» **REQUIRED WORK**
For this exercise, restate word for word only the lines from the one containing "grey cube: 6 -> 2" through the last line below. Pictures do not get copied.

Coordinate-based object records

********************

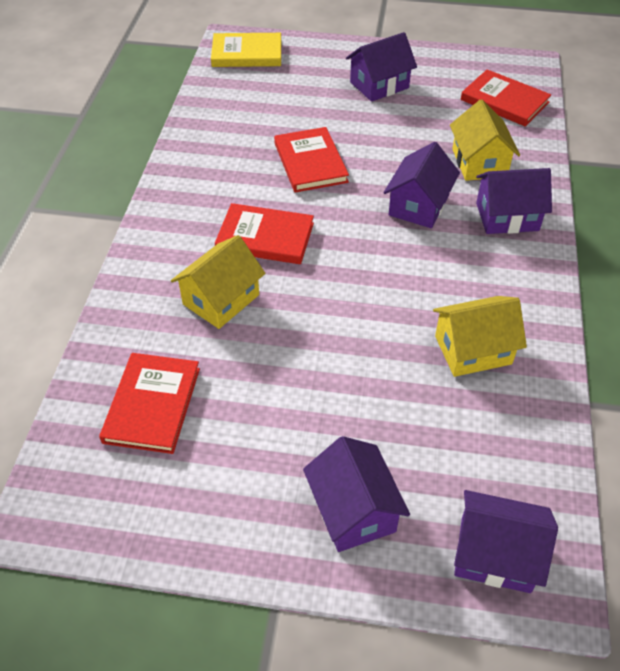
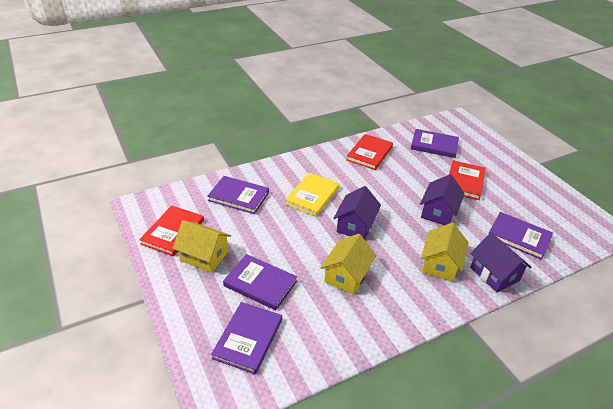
purple book: 0 -> 5
purple house: 5 -> 3
red book: 4 -> 3

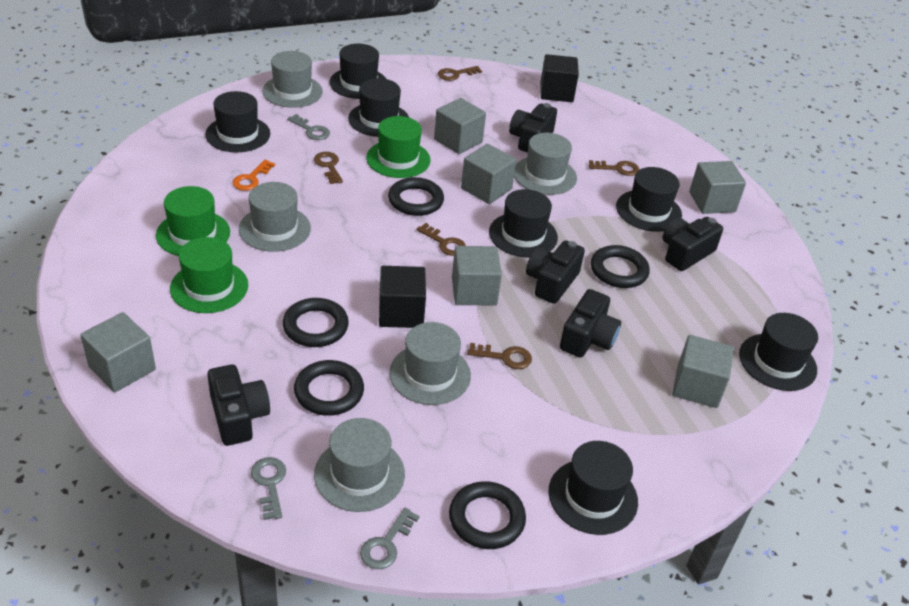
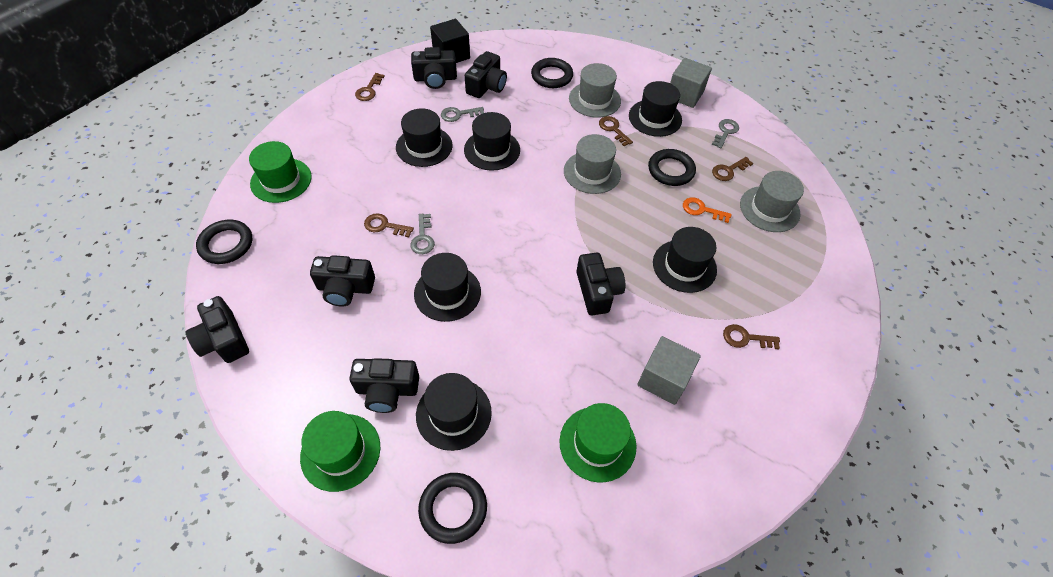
black camera: 5 -> 6
black cube: 2 -> 1
black hat: 7 -> 6
black ring: 5 -> 4
grey cube: 6 -> 2
grey hat: 5 -> 3

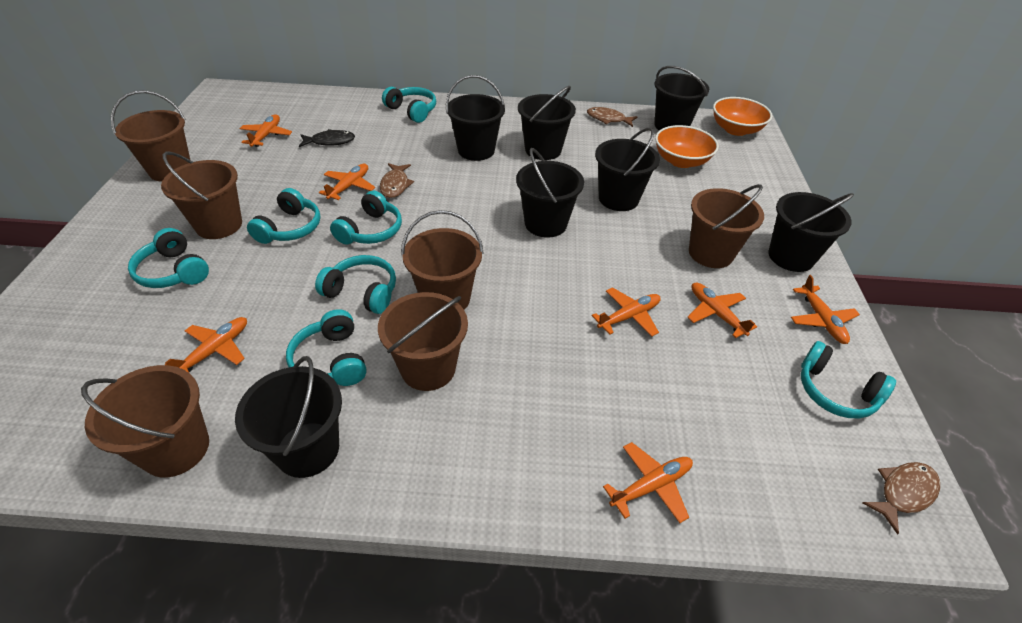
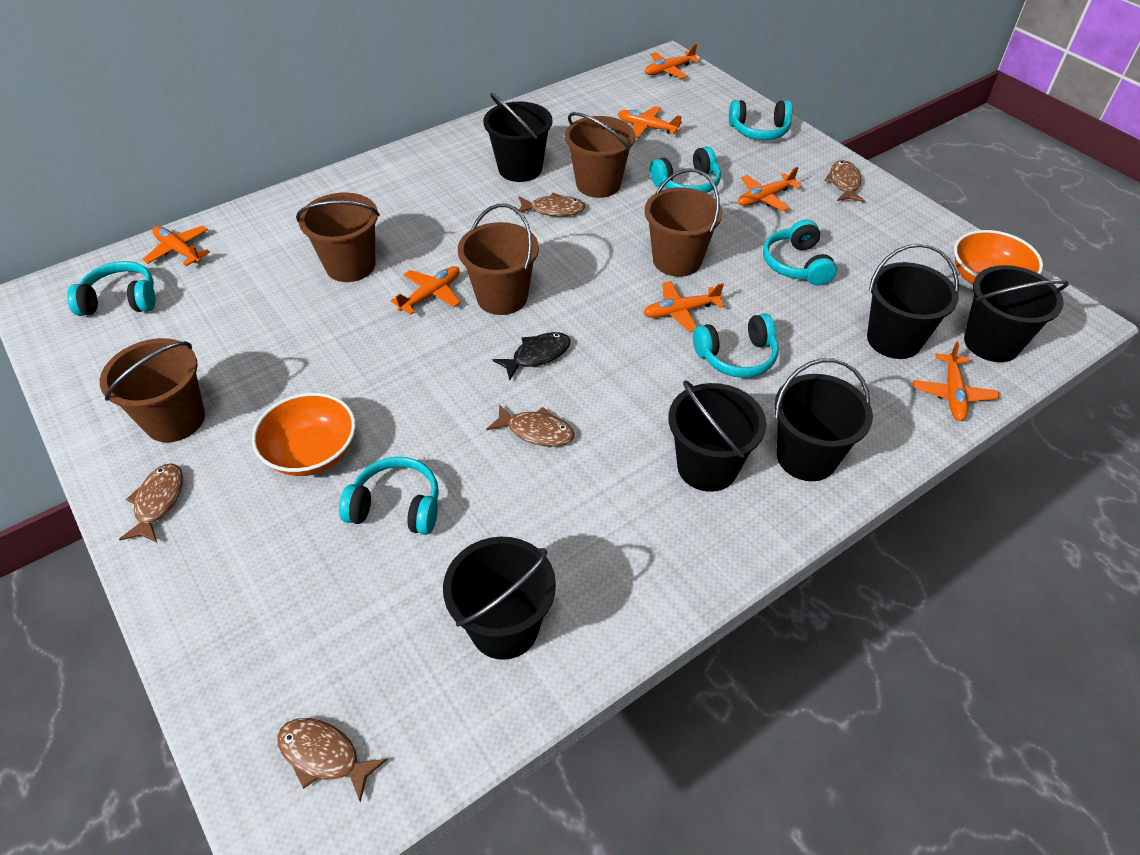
black bucket: 7 -> 6
brown bucket: 6 -> 5
brown fish: 3 -> 5
turquoise headphones: 7 -> 6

********************

» **WRITTEN SOLUTION**
grey cube: 6 -> 2
grey hat: 5 -> 3

black bucket: 7 -> 6
brown bucket: 6 -> 5
brown fish: 3 -> 5
turquoise headphones: 7 -> 6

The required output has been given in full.